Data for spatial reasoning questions
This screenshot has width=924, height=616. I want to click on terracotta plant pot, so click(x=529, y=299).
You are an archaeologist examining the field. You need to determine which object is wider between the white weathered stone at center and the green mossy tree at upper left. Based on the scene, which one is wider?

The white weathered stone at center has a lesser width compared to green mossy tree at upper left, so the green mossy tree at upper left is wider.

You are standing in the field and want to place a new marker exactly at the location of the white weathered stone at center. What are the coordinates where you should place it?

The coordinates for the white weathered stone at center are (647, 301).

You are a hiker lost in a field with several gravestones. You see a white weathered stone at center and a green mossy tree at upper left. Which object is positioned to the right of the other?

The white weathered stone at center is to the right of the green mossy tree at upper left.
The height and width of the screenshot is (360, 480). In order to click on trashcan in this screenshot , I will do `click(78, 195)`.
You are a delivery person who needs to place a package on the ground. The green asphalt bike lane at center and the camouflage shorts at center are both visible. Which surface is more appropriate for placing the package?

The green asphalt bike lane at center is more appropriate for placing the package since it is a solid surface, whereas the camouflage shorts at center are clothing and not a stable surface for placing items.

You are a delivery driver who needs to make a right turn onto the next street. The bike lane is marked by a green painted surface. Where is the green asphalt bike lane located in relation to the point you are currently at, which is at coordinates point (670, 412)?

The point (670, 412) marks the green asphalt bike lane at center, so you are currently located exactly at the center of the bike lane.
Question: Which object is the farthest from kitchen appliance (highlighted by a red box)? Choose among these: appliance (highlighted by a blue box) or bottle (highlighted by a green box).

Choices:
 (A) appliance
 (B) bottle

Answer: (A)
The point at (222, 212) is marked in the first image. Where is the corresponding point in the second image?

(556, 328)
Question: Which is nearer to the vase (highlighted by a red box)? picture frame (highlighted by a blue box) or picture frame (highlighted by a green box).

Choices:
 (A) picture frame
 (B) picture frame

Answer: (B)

Do this
Pull out every line of the items above that contains the word "highlighted", taking case into account.

Solved exercise
Question: Which object is the farthest from kitchen appliance (highlighted by a red box)? Choose among these: appliance (highlighted by a blue box) or bottle (highlighted by a green box).
Question: Which is nearer to the vase (highlighted by a red box)? picture frame (highlighted by a blue box) or picture frame (highlighted by a green box).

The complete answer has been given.